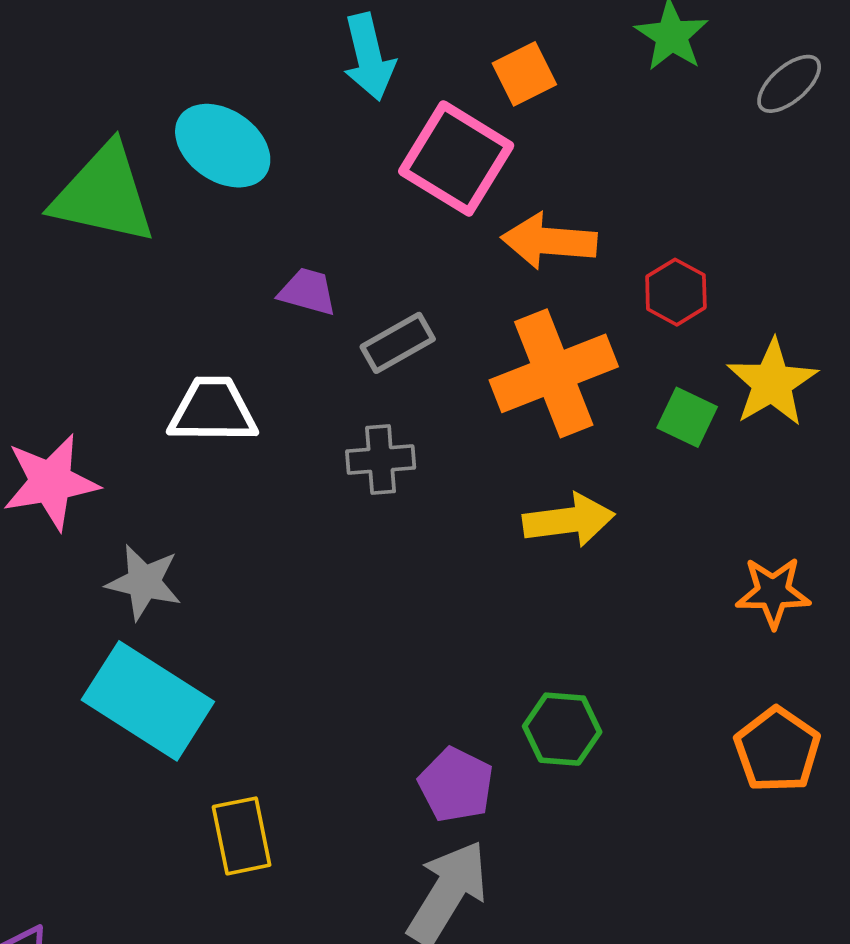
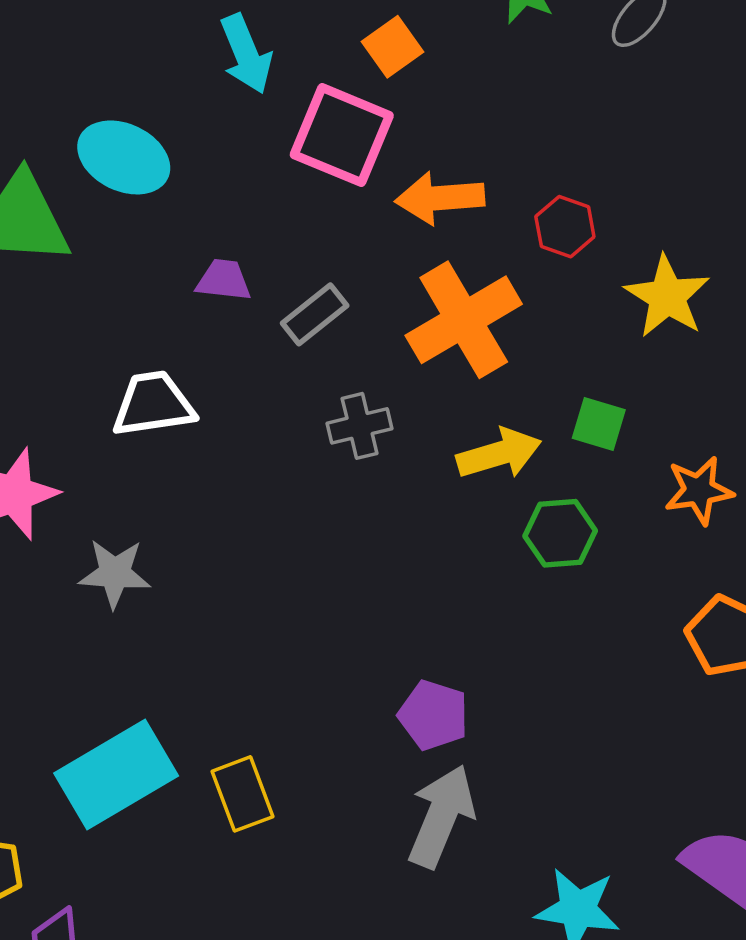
green square: (687, 417) -> (599, 424), moved
gray cross: (381, 460) -> (360, 426), moved
cyan rectangle: (148, 701) -> (116, 774), moved, turned -54
green hexagon: (562, 729) -> (560, 533), moved

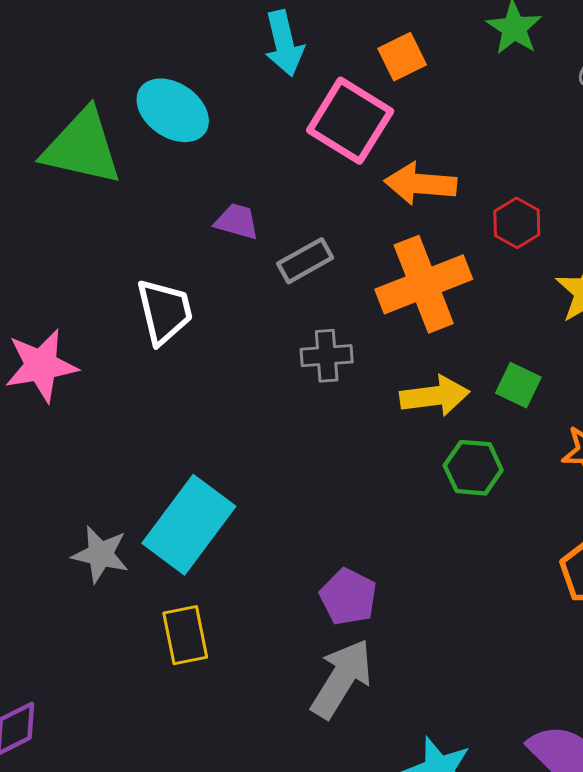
white trapezoid: (153, 404) -> (164, 312), turned 76
gray star: (115, 573) -> (100, 554), moved
cyan rectangle: (116, 774) -> (189, 525), moved, turned -32

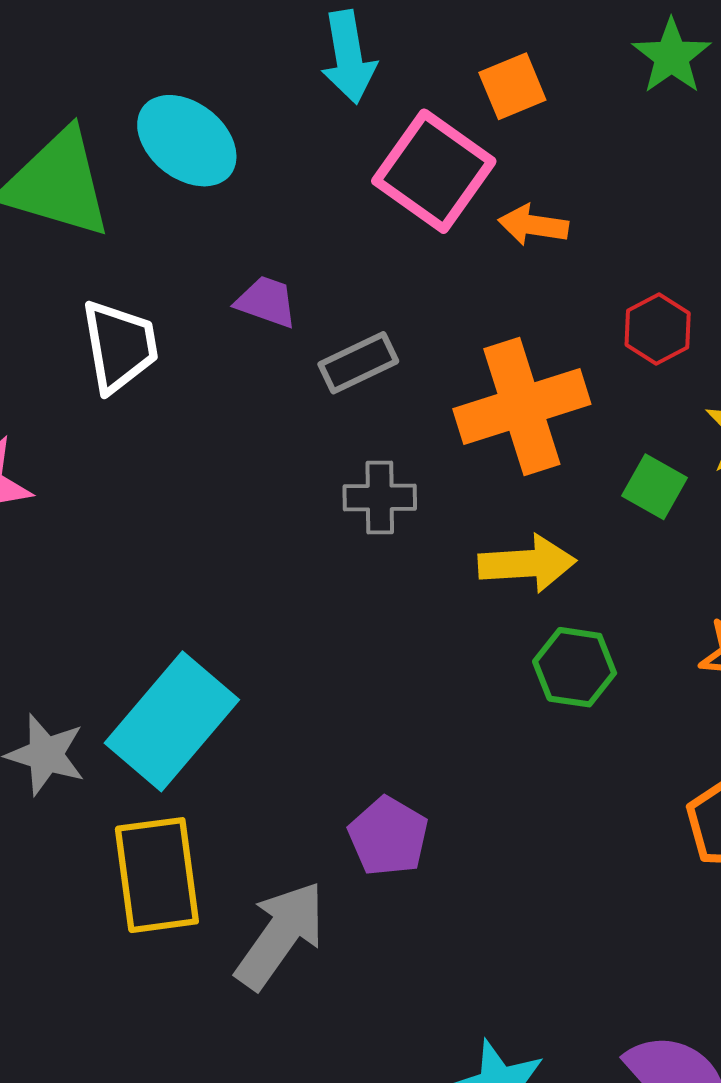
orange arrow: (420, 184) -> (533, 225), moved, size x0.7
white trapezoid: (164, 312) -> (120, 346), moved
green square: (518, 385) -> (654, 487), moved
yellow rectangle: (185, 635) -> (157, 875), size x1.4
gray arrow: (342, 679) -> (280, 935), moved

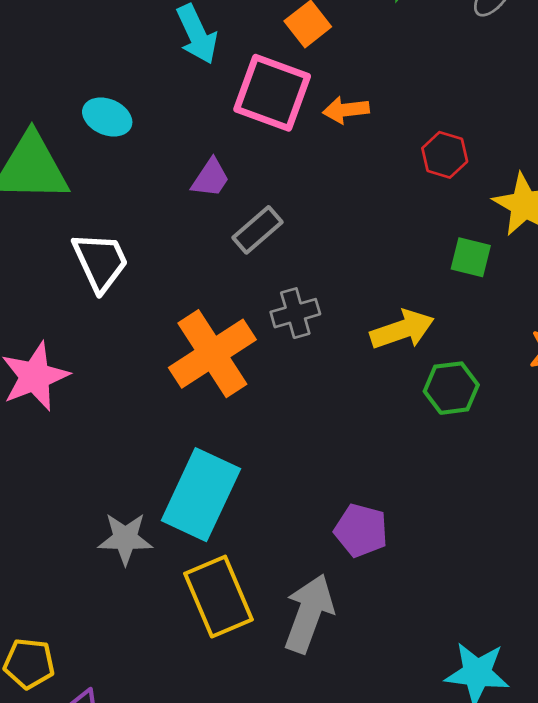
cyan ellipse: (187, 141) -> (107, 117), size x0.7
purple trapezoid: (266, 302) -> (211, 178), moved, turned 120
orange cross: (522, 406) -> (212, 354), moved

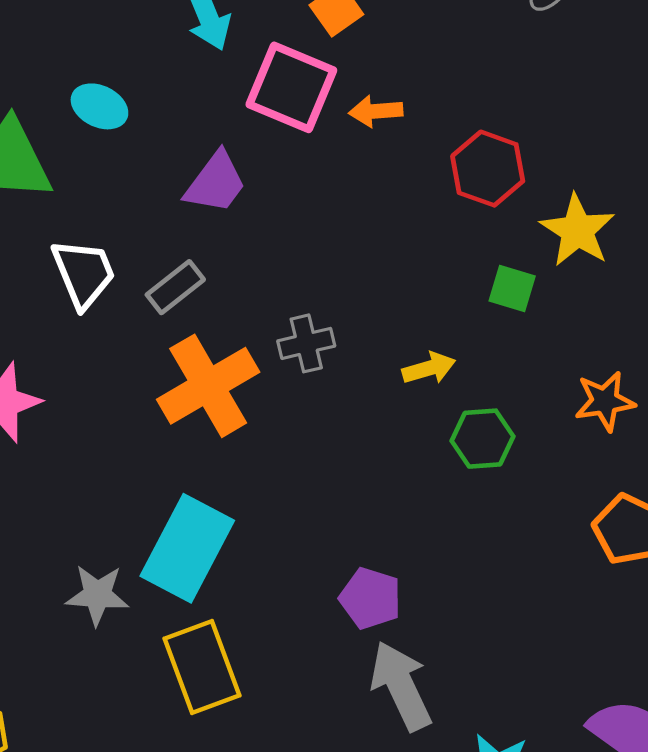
red hexagon: (445, 155) -> (488, 169), size x1.4
purple trapezoid: (211, 178) -> (216, 183), size x1.4
gray rectangle: (257, 230) -> (175, 287), moved
yellow arrow: (402, 330) -> (429, 368), size x0.7
gray arrow: (309, 613) -> (401, 686), moved, turned -48

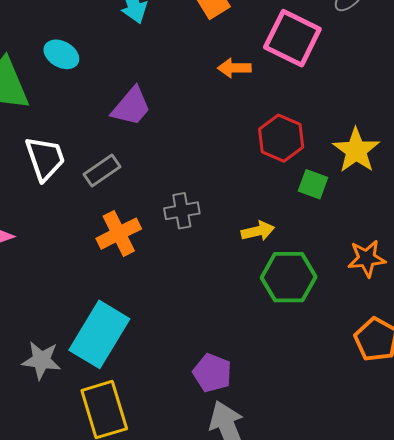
pink square: (291, 87) -> (292, 38), moved
red hexagon: (488, 169) -> (281, 138), moved
orange cross: (208, 386) -> (119, 234), size x0.7
green hexagon: (482, 439) -> (289, 277), size x1.4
------------------------------------------------------------------------
- Task directions -
All of the material above goes into the copy exactly as is; the pictures do not.

- Exercise output -
green square: (687, 417) -> (599, 424), moved
gray cross: (381, 460) -> (360, 426), moved
cyan rectangle: (148, 701) -> (116, 774), moved, turned -54
green hexagon: (562, 729) -> (560, 533), moved

white trapezoid: (153, 404) -> (164, 312), turned 76
gray star: (115, 573) -> (100, 554), moved
cyan rectangle: (116, 774) -> (189, 525), moved, turned -32

orange arrow: (420, 184) -> (533, 225), moved, size x0.7
white trapezoid: (164, 312) -> (120, 346), moved
green square: (518, 385) -> (654, 487), moved
yellow rectangle: (185, 635) -> (157, 875), size x1.4
gray arrow: (342, 679) -> (280, 935), moved

cyan ellipse: (187, 141) -> (107, 117), size x0.7
purple trapezoid: (266, 302) -> (211, 178), moved, turned 120
orange cross: (522, 406) -> (212, 354), moved

red hexagon: (445, 155) -> (488, 169), size x1.4
purple trapezoid: (211, 178) -> (216, 183), size x1.4
gray rectangle: (257, 230) -> (175, 287), moved
yellow arrow: (402, 330) -> (429, 368), size x0.7
gray arrow: (309, 613) -> (401, 686), moved, turned -48

pink square: (291, 87) -> (292, 38), moved
red hexagon: (488, 169) -> (281, 138), moved
orange cross: (208, 386) -> (119, 234), size x0.7
green hexagon: (482, 439) -> (289, 277), size x1.4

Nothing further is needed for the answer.